*** Opening DATA IN THIS EXERCISE ***

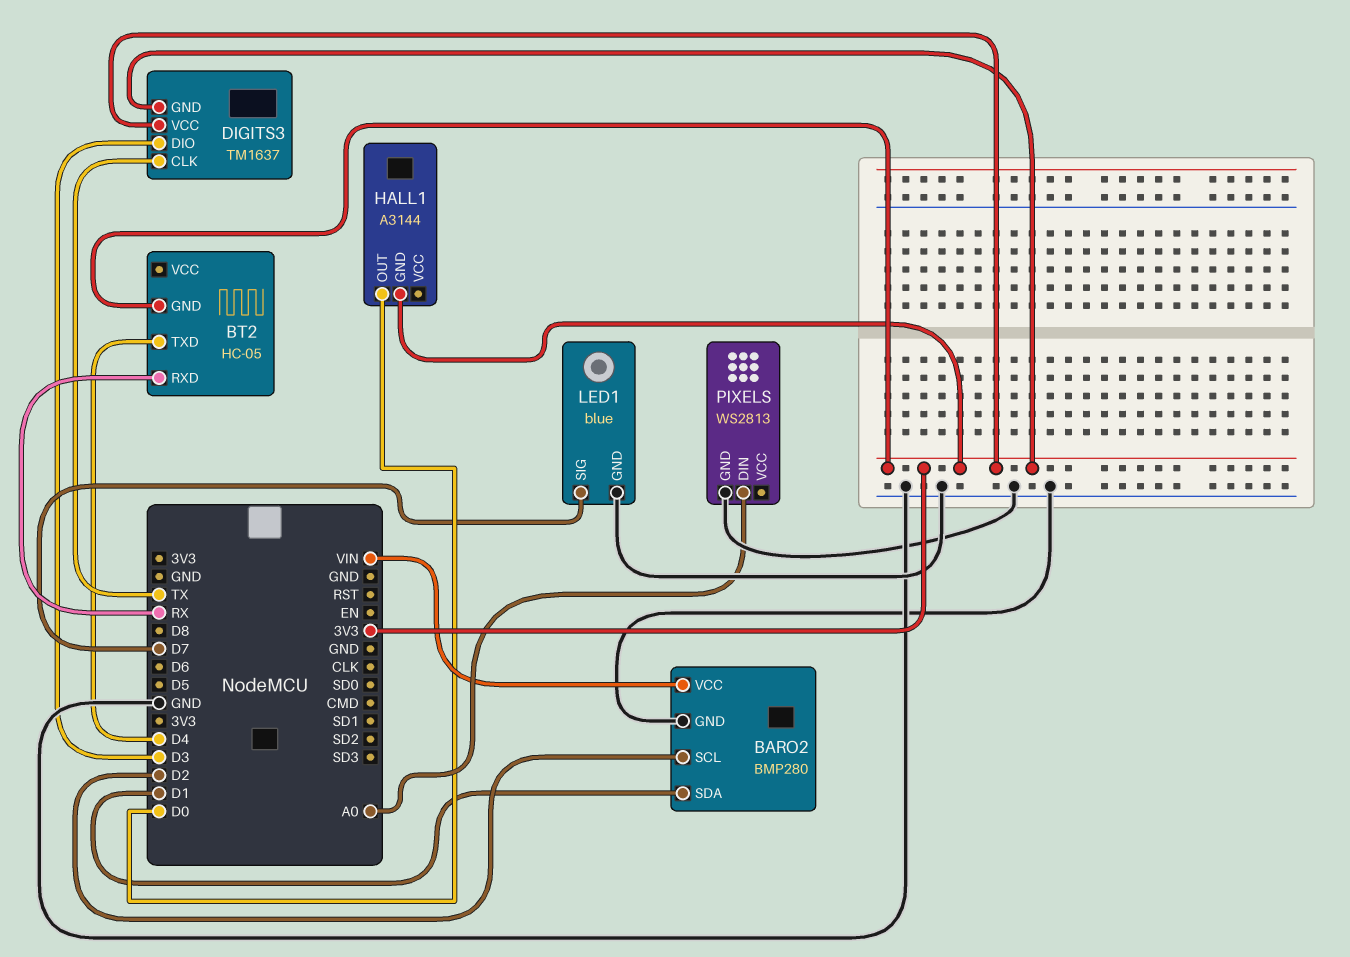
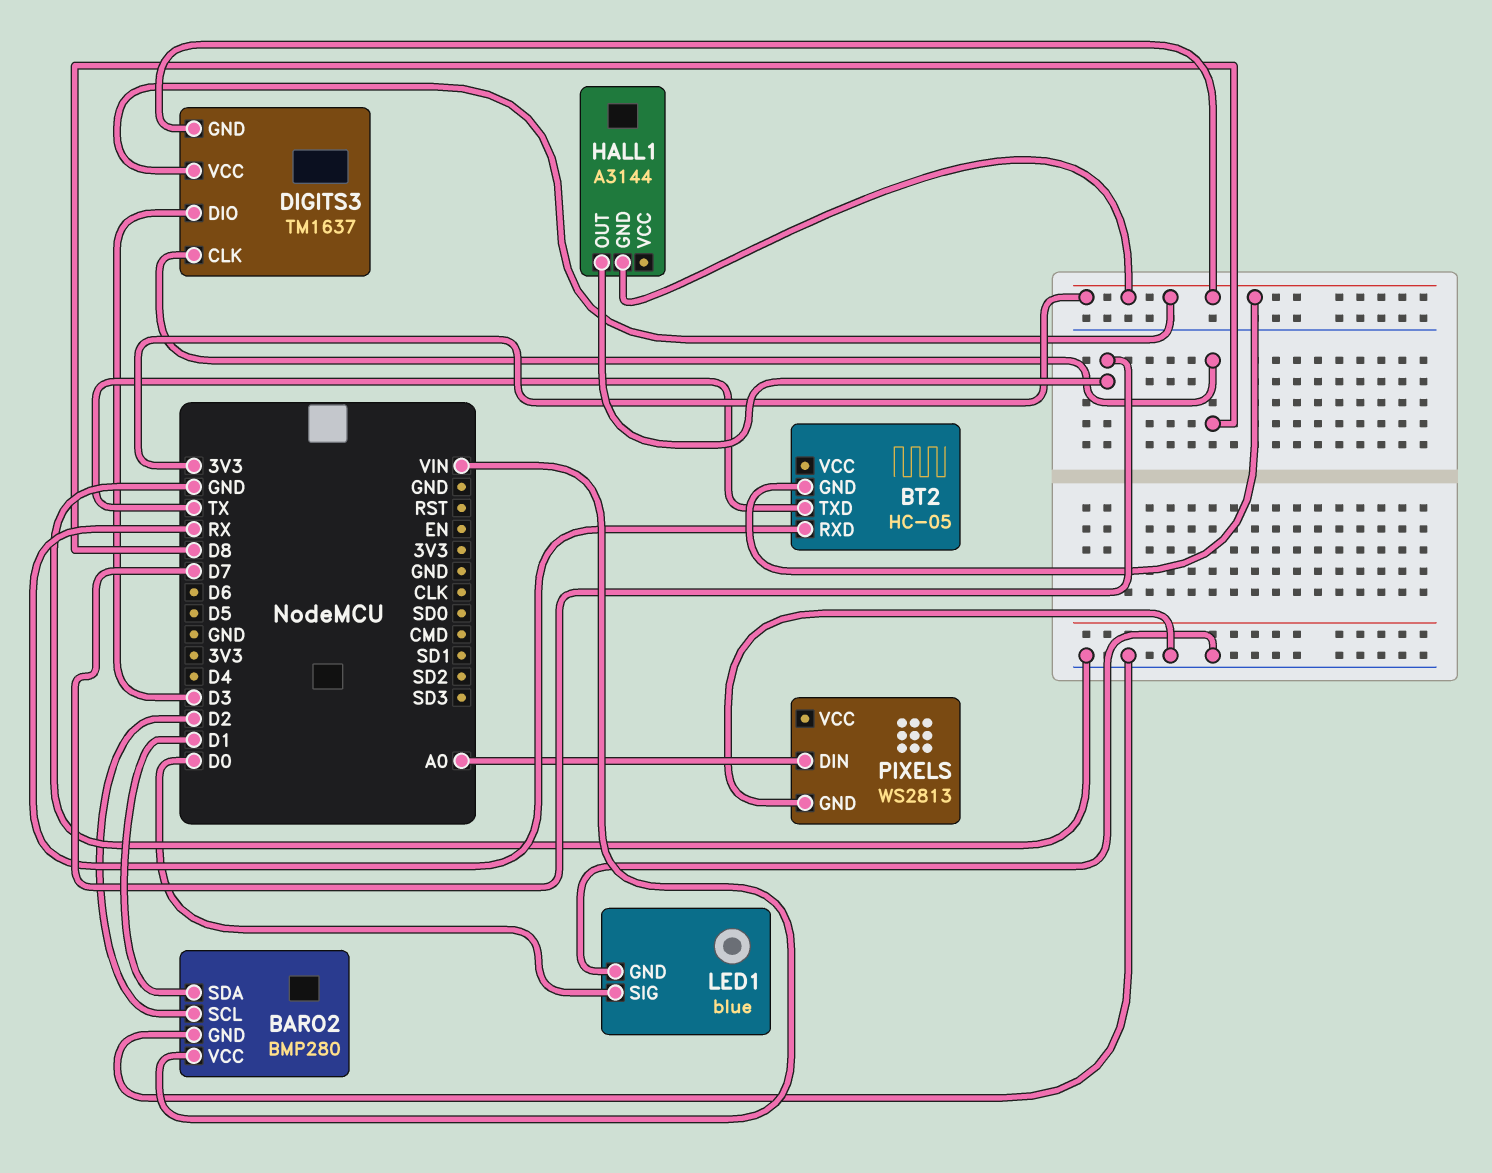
BT2 pin TXD: D4 -> TX
DIGITS3 pin CLK: TX -> D8
HALL1 pin OUT: D0 -> D7
LED1 pin SIG: D7 -> D0

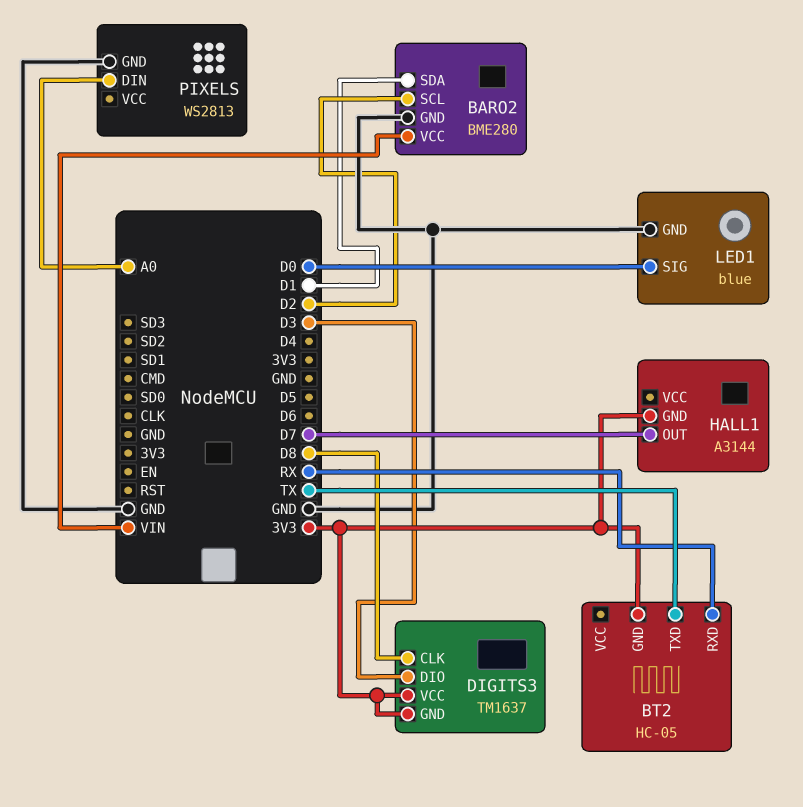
BARO2: BMP280 -> BME280

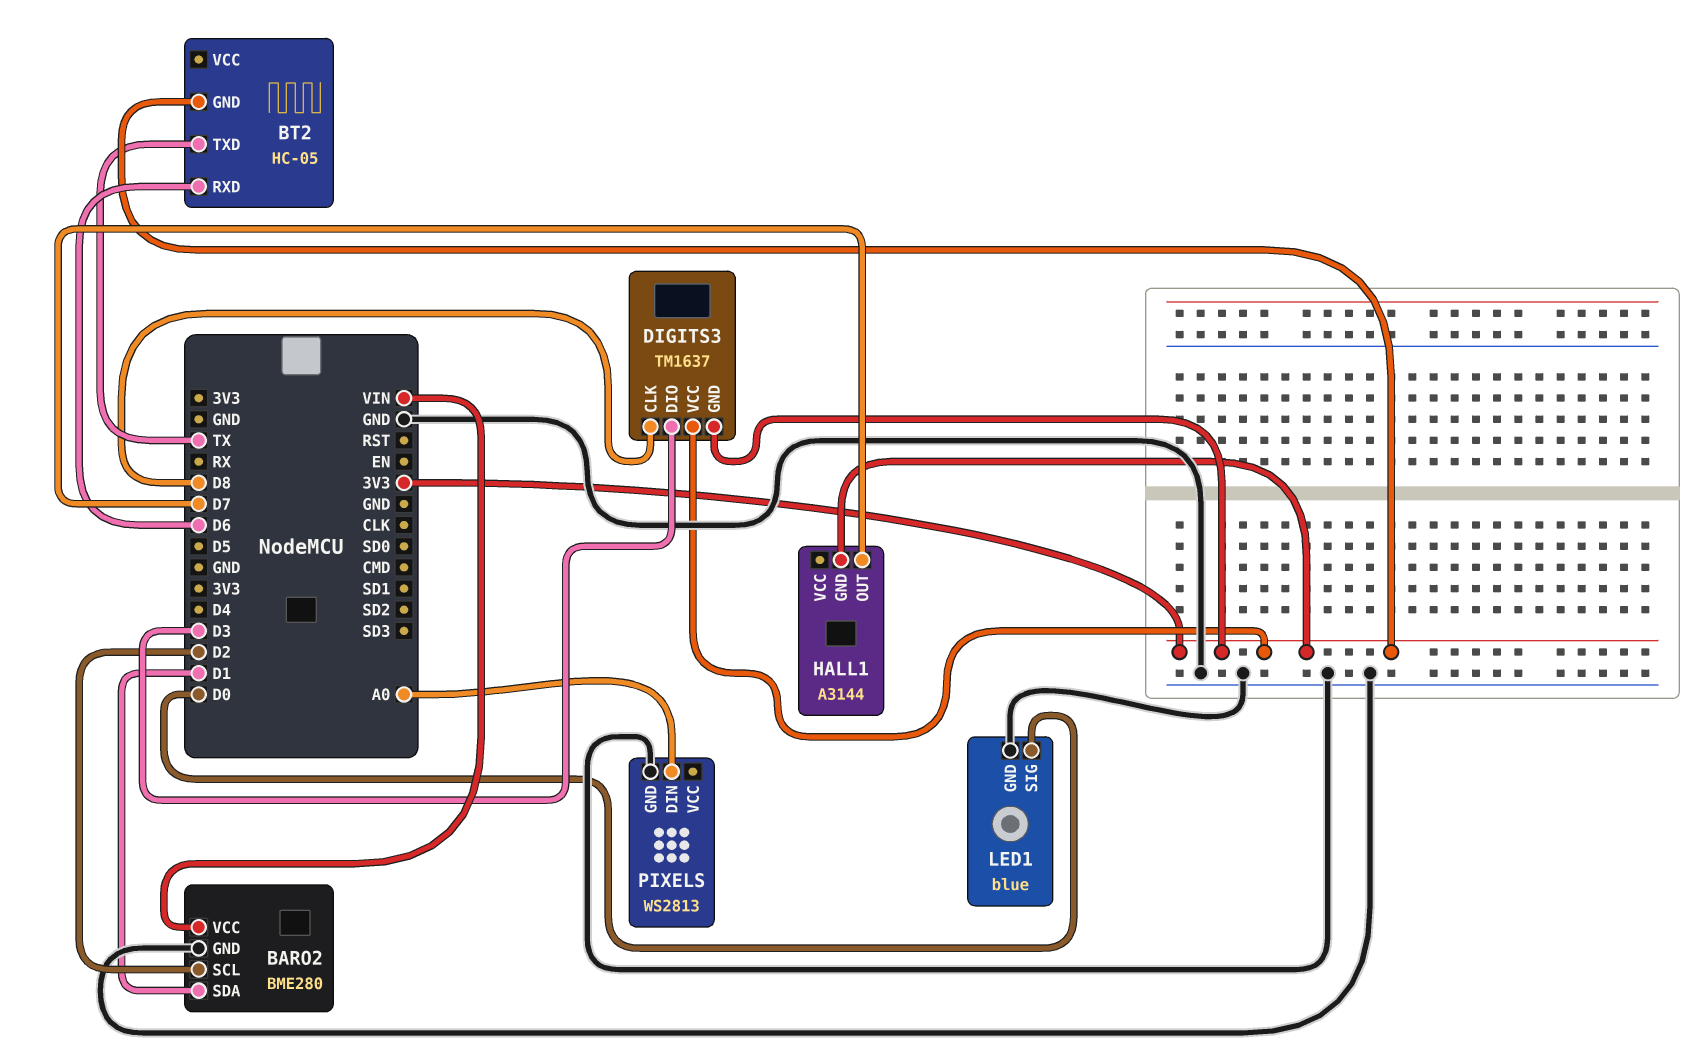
BT2 pin RXD: RX -> D6

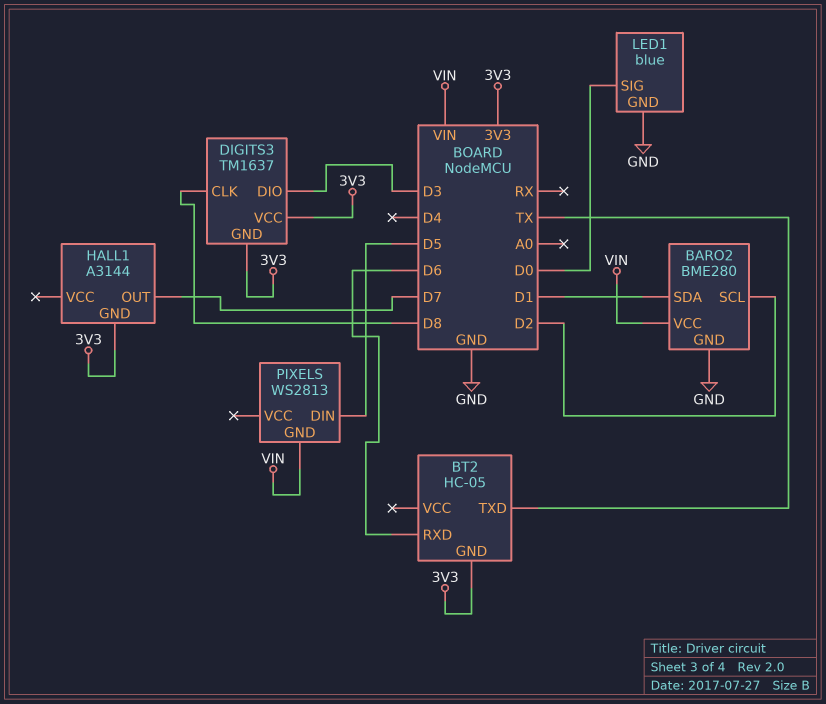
PIXELS pin DIN: A0 -> D5
PIXELS pin GND: GND -> VIN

*** Closing DATA IN THIS EXERCISE ***

TASK OBJECTIVE: What's needed is an exact retyping of the records, pictures excluded.

SOLUTION FOR THIS TASK:
BT2 pin TXD: D4 -> TX
DIGITS3 pin CLK: TX -> D8
HALL1 pin OUT: D0 -> D7
LED1 pin SIG: D7 -> D0

BARO2: BMP280 -> BME280

BT2 pin RXD: RX -> D6

PIXELS pin DIN: A0 -> D5
PIXELS pin GND: GND -> VIN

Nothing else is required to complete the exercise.